▸ **The data**:

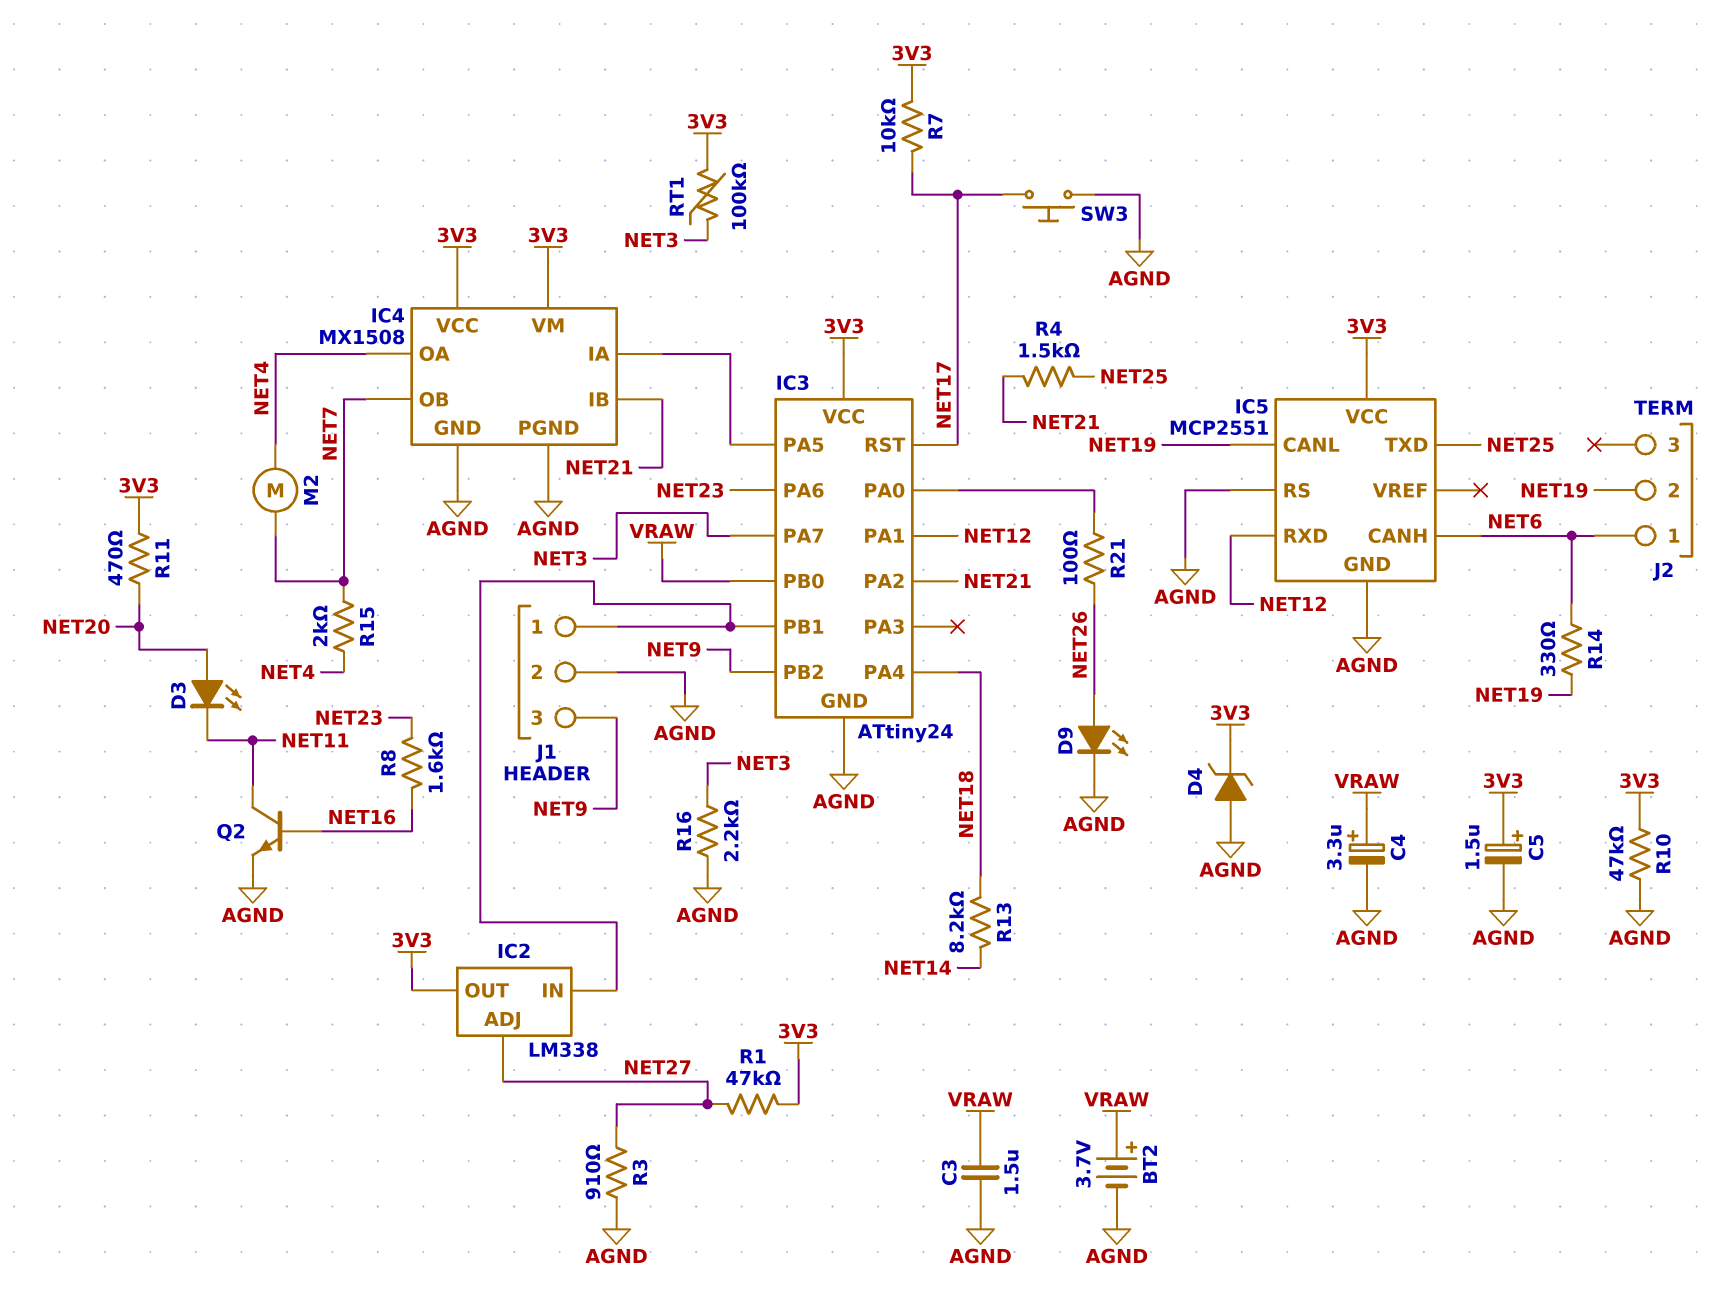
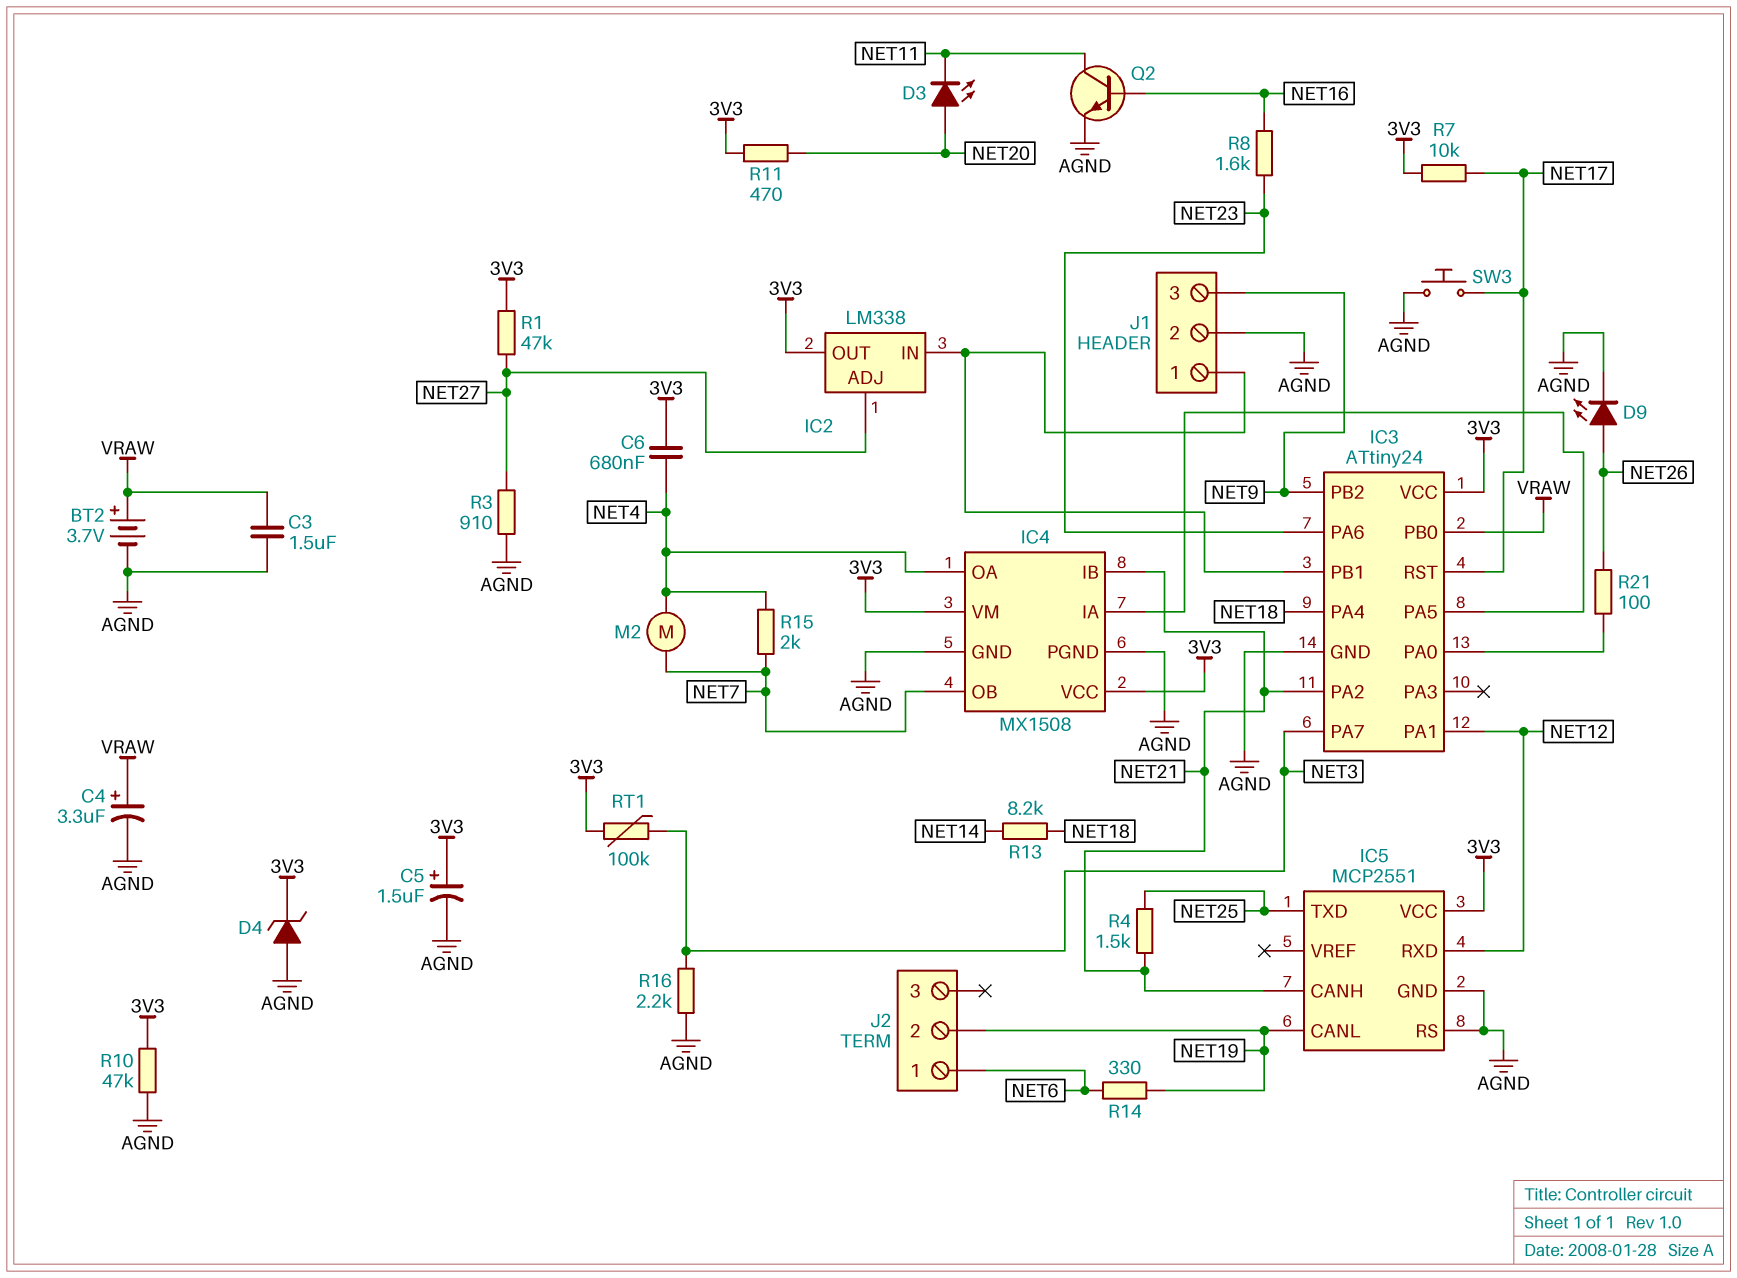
C6: none -> 680nF (3V3, NET4)
IC5 pin CANH: NET6 -> NET21

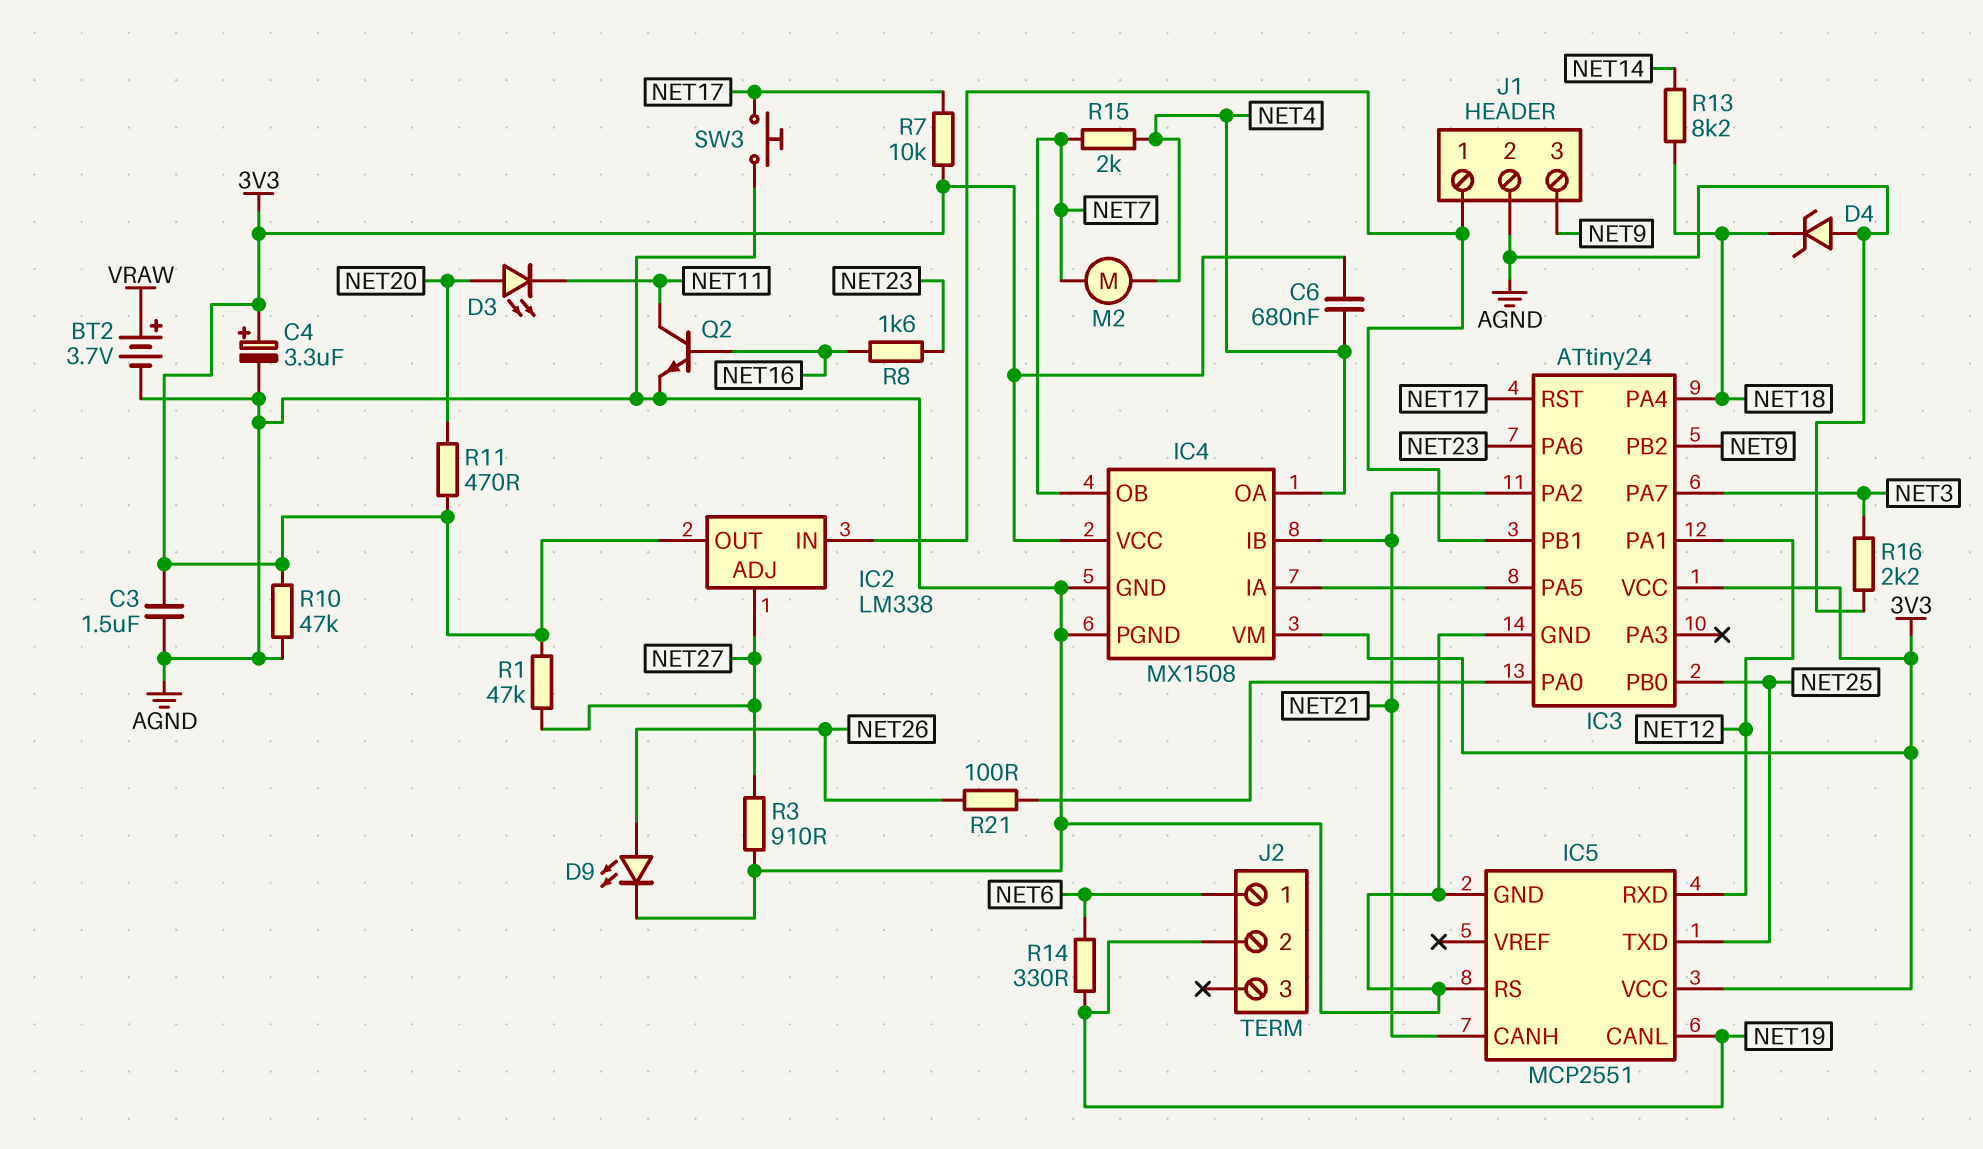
C3: 1.5uF (AGND, VRAW) -> 1.5uF (3V3, AGND)
C4: 3.3uF (plus VRAW, minus AGND) -> 3.3uF (plus 3V3, minus AGND)
C5: 1.5uF (plus 3V3, minus AGND) -> none
D4: zener (A AGND, K 3V3) -> zener (A AGND, K NET18)
IC3 pin PB0: VRAW -> NET25
R4: 1.5k (NET21, NET25) -> none
RT1: 100k (3V3, NET3) -> none

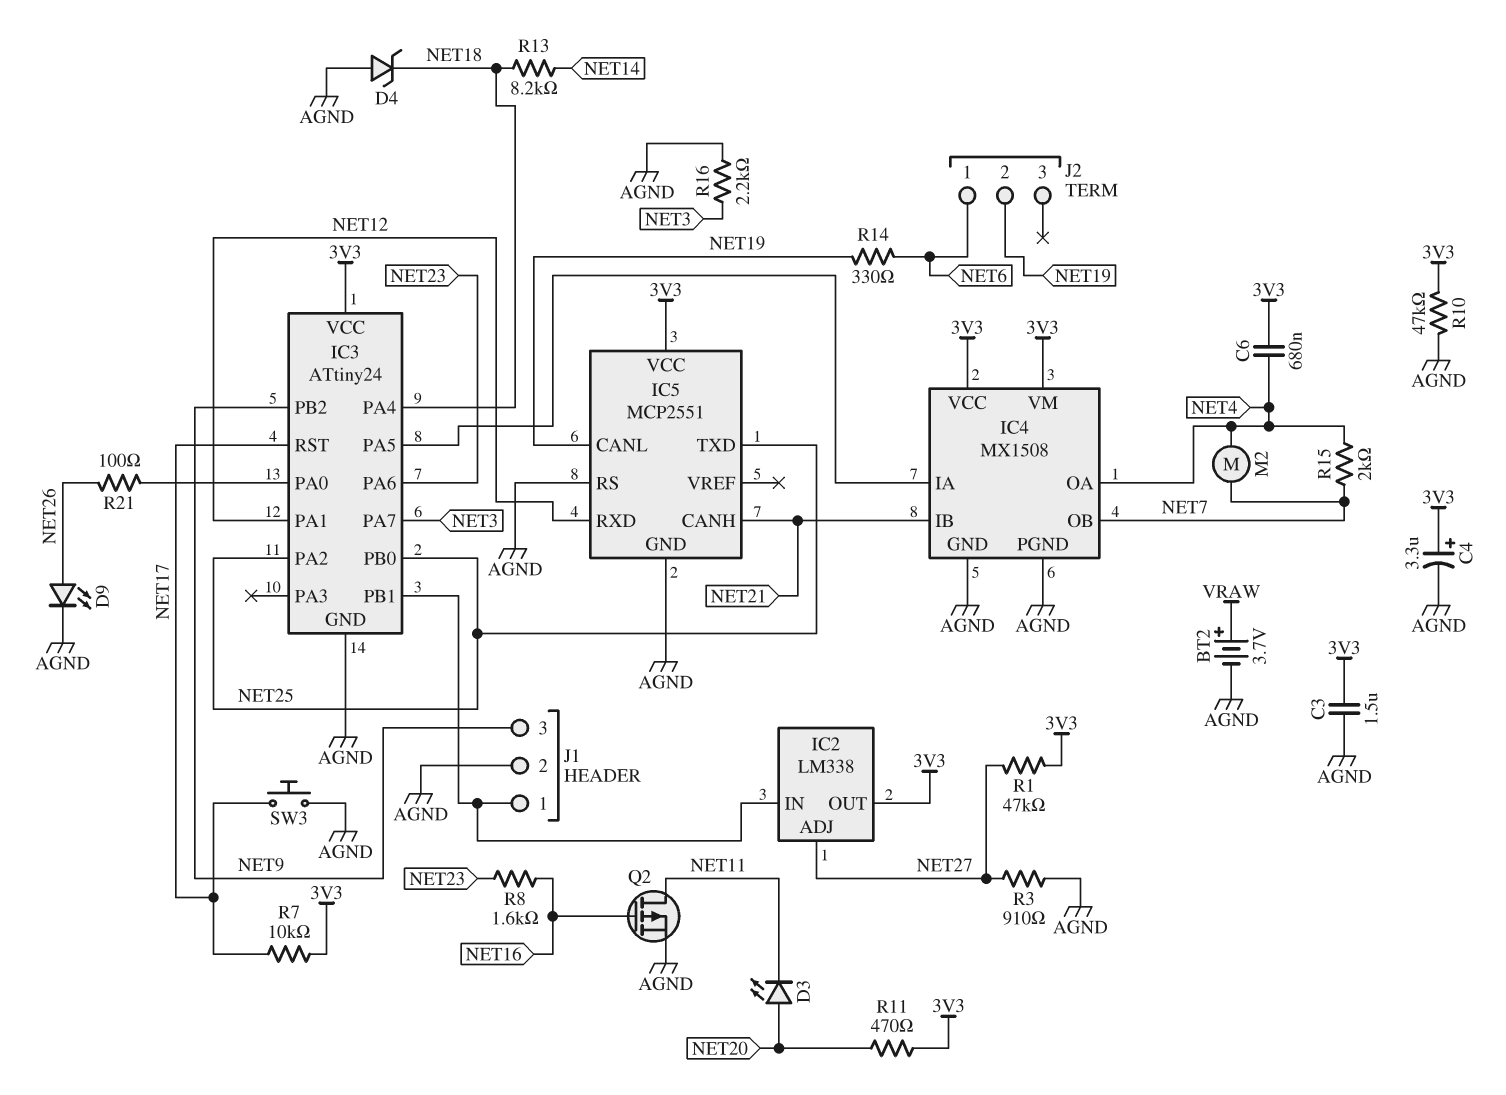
IC3 pin PA2: NET21 -> NET25
Q2: NPN (B NET16, C NET11, E AGND) -> PMOS (G NET16, D NET11, S AGND)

▸ **What is required**: Copy out the data verbatim, with no pictures.

▸ **Exercise response**:
C6: none -> 680nF (3V3, NET4)
IC5 pin CANH: NET6 -> NET21

C3: 1.5uF (AGND, VRAW) -> 1.5uF (3V3, AGND)
C4: 3.3uF (plus VRAW, minus AGND) -> 3.3uF (plus 3V3, minus AGND)
C5: 1.5uF (plus 3V3, minus AGND) -> none
D4: zener (A AGND, K 3V3) -> zener (A AGND, K NET18)
IC3 pin PB0: VRAW -> NET25
R4: 1.5k (NET21, NET25) -> none
RT1: 100k (3V3, NET3) -> none

IC3 pin PA2: NET21 -> NET25
Q2: NPN (B NET16, C NET11, E AGND) -> PMOS (G NET16, D NET11, S AGND)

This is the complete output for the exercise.